DATA SHOWN
--- START ---

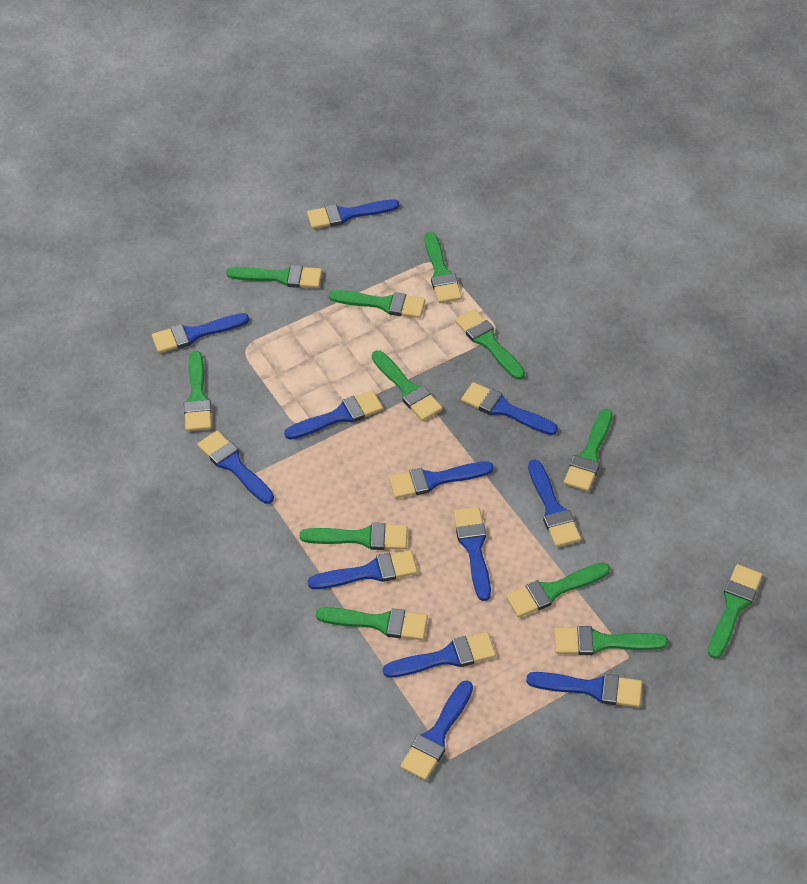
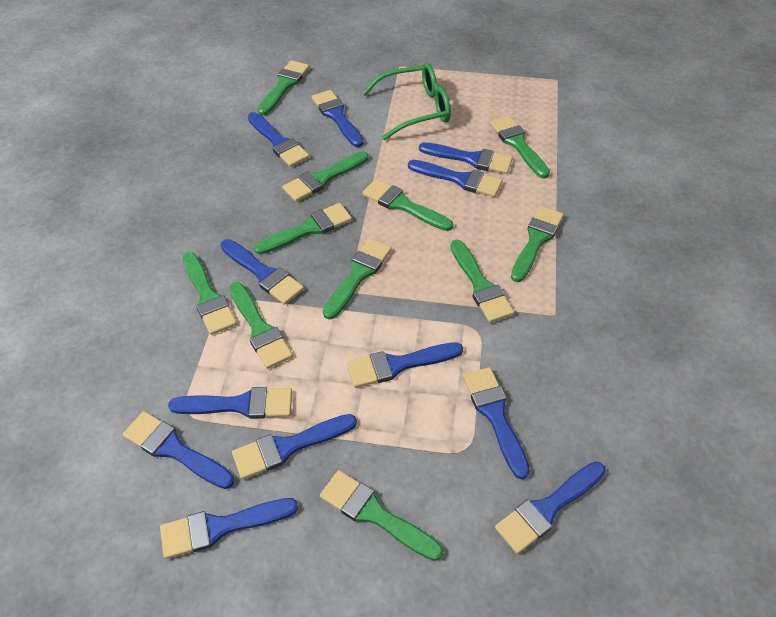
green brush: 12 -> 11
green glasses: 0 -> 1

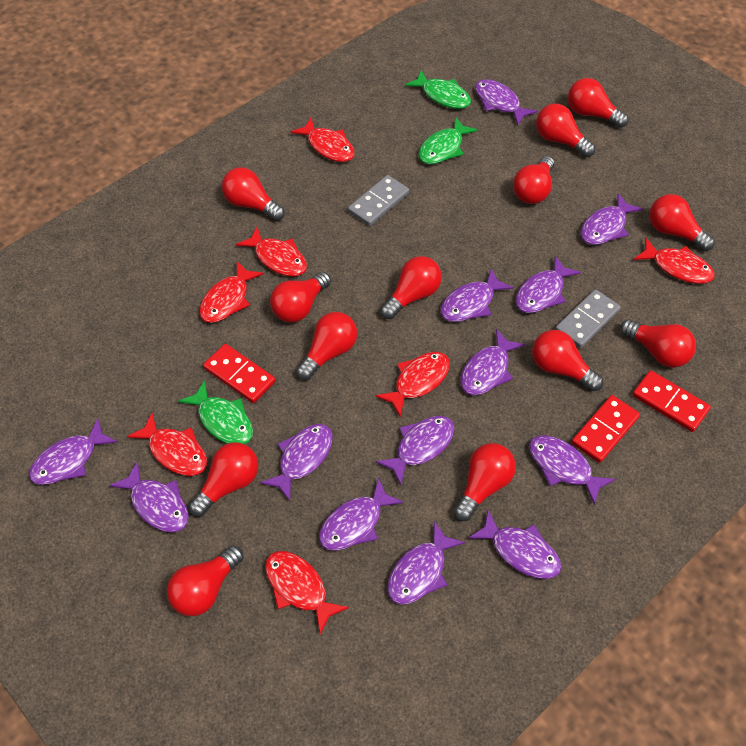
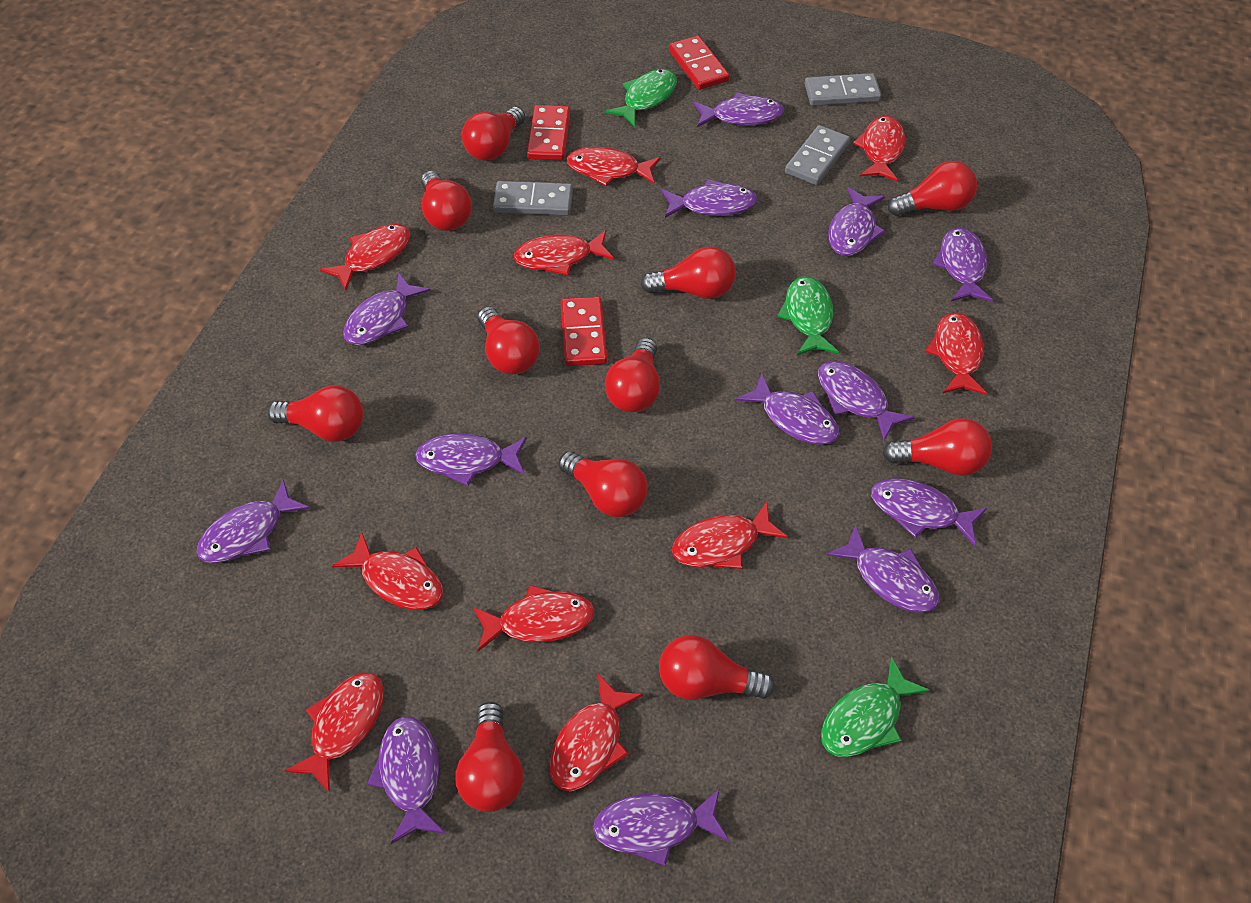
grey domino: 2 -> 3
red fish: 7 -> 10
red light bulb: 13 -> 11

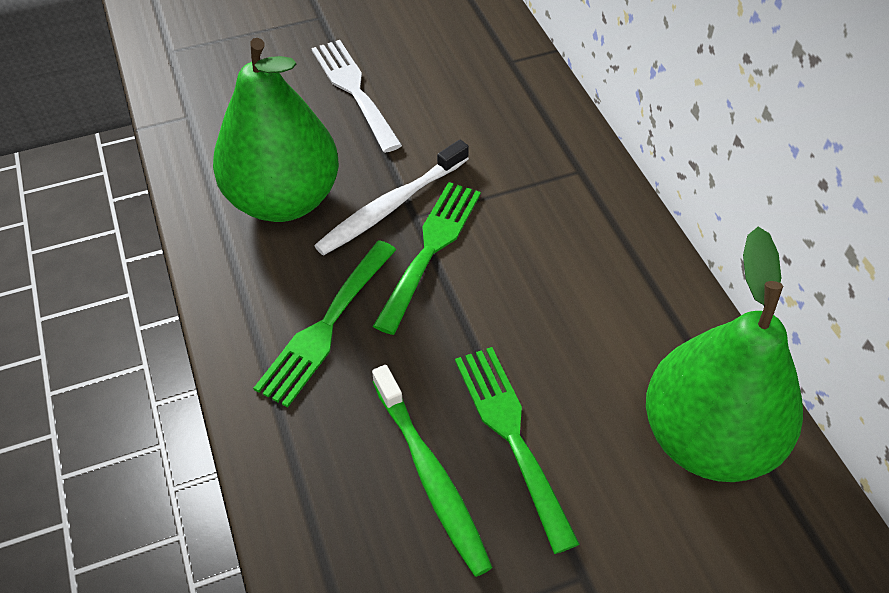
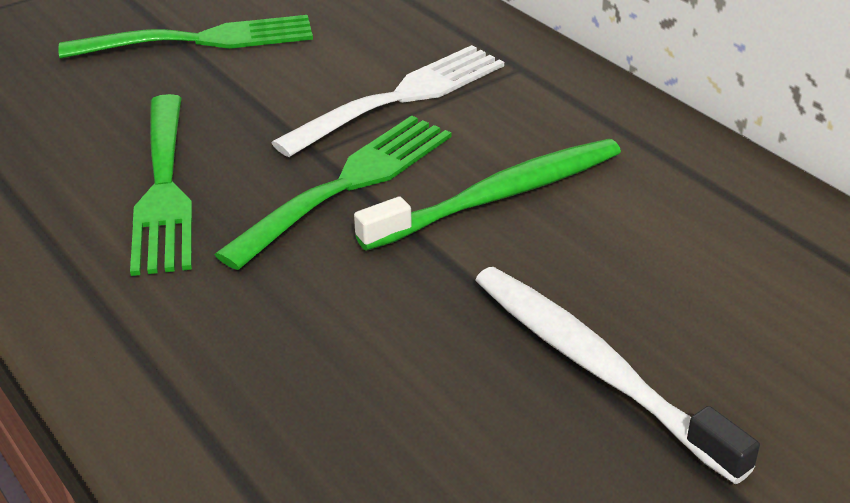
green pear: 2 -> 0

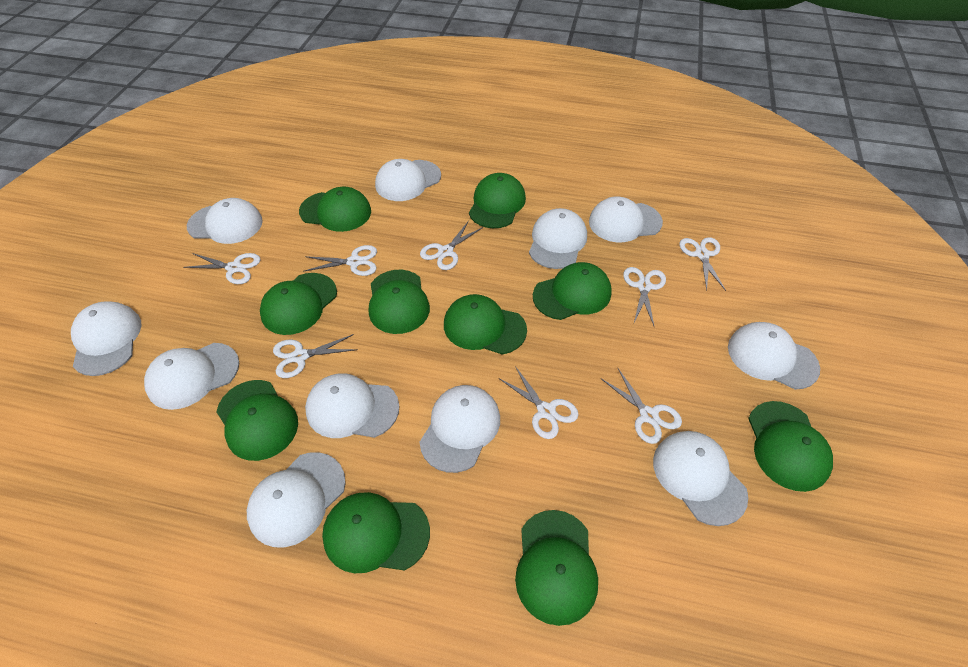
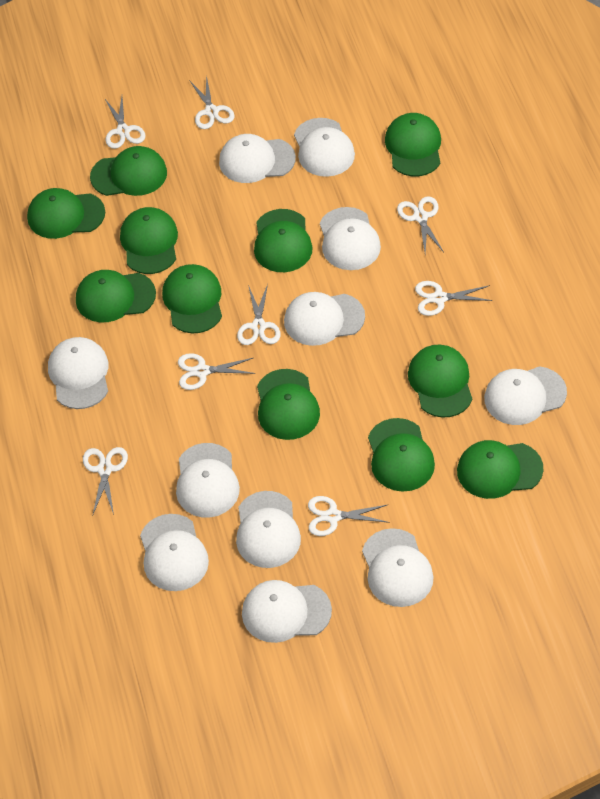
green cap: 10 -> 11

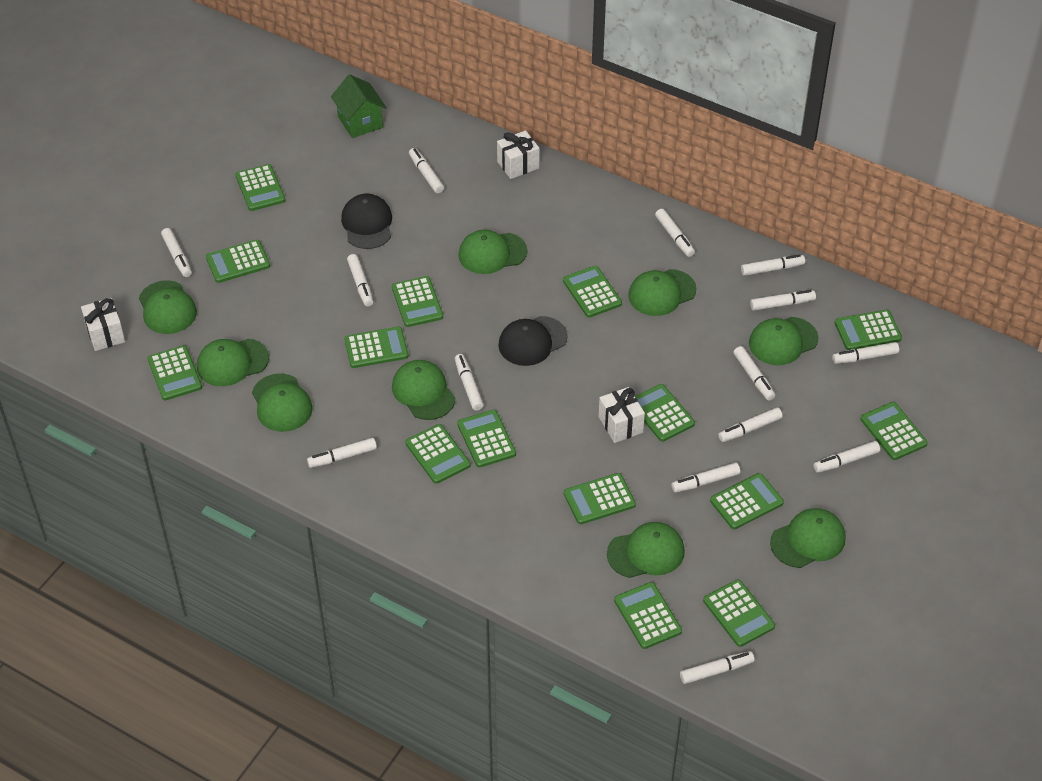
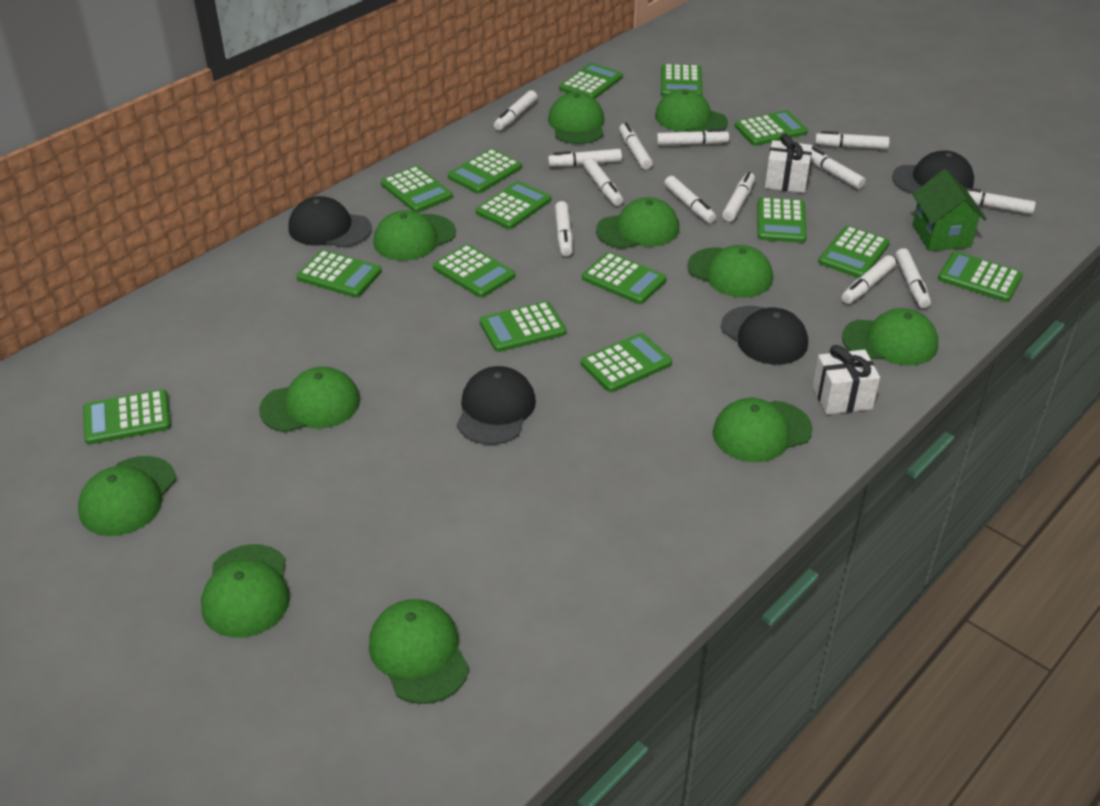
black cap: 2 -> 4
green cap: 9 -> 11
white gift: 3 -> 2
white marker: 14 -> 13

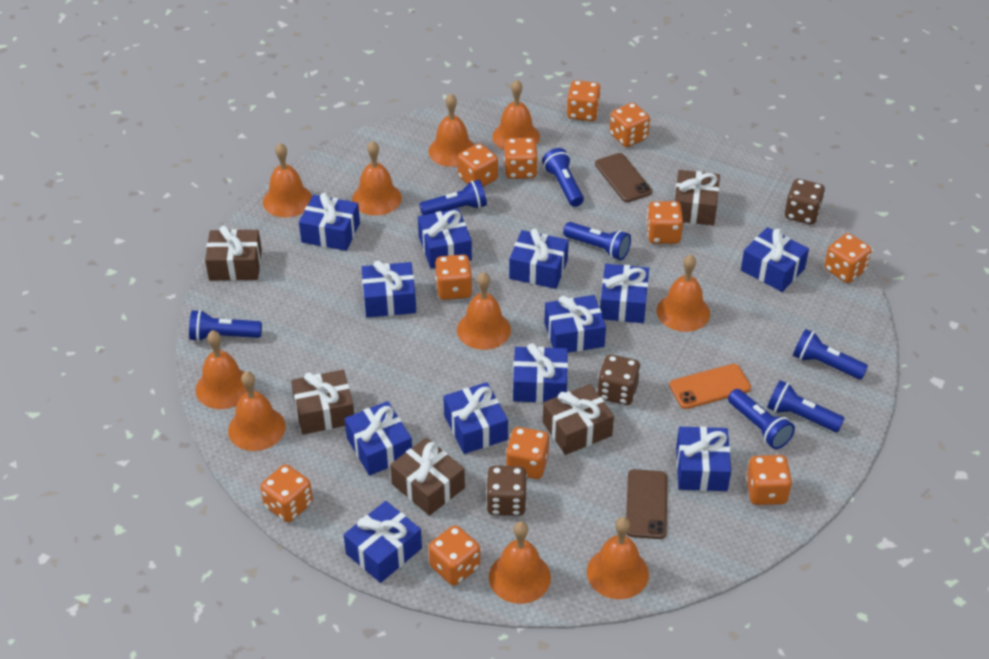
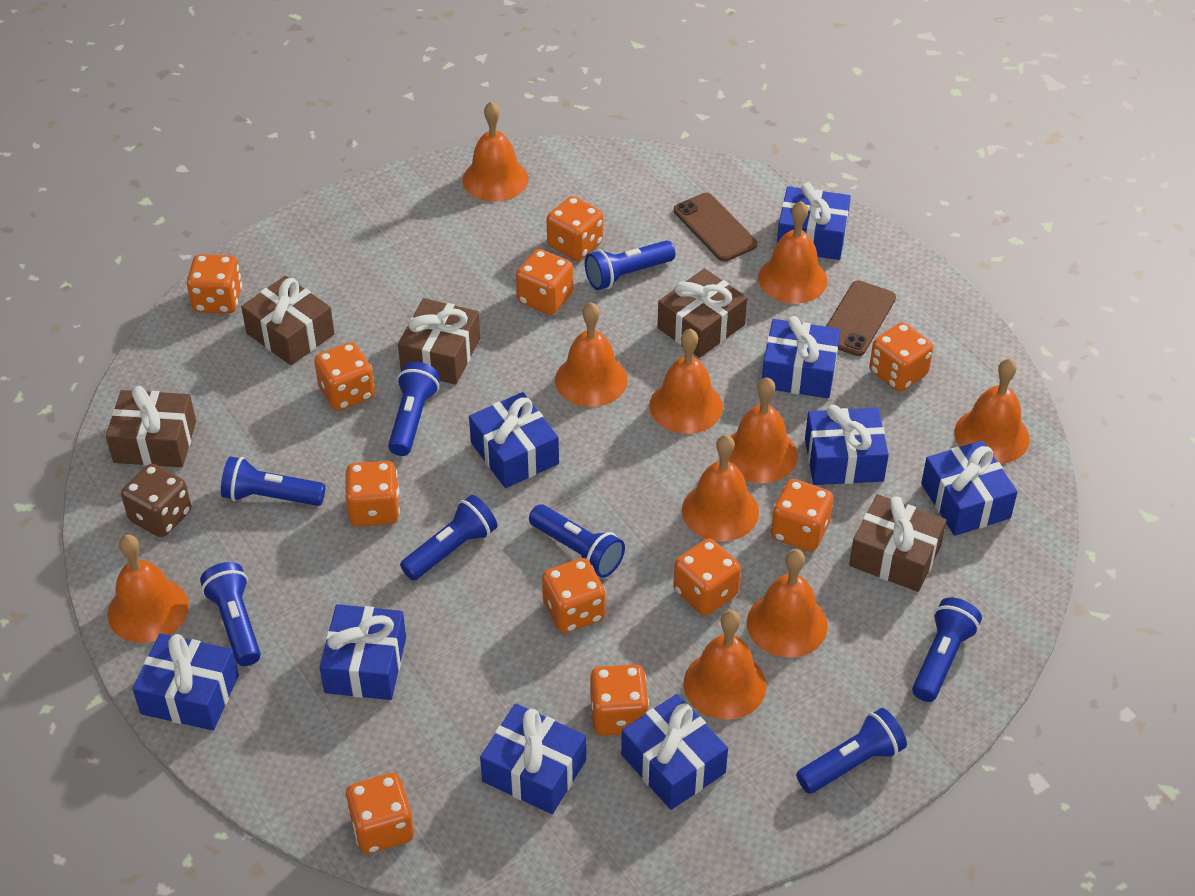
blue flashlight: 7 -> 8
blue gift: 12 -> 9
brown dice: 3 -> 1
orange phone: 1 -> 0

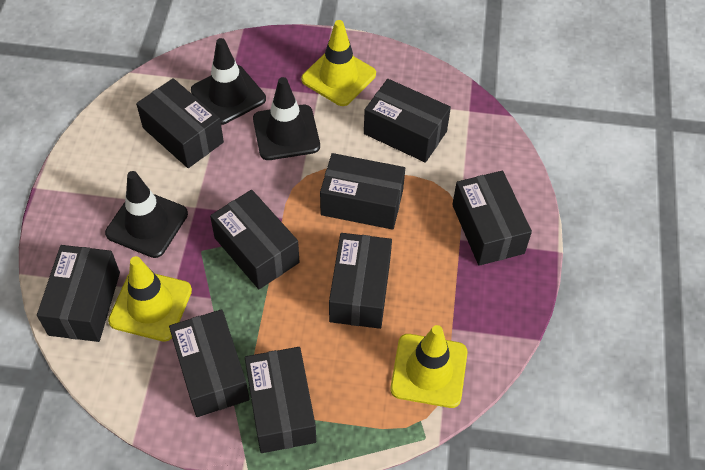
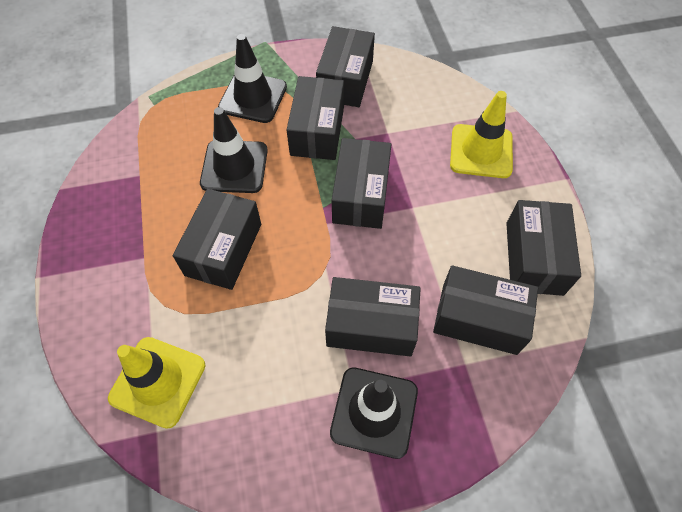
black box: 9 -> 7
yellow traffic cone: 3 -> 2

--- END ---

ACTIVITY
All lines from the one containing "white gift: 3 -> 2" through the end of the data are to be restated exactly, with nothing else and without the pictures.

RESULT
white gift: 3 -> 2
white marker: 14 -> 13

blue flashlight: 7 -> 8
blue gift: 12 -> 9
brown dice: 3 -> 1
orange phone: 1 -> 0

black box: 9 -> 7
yellow traffic cone: 3 -> 2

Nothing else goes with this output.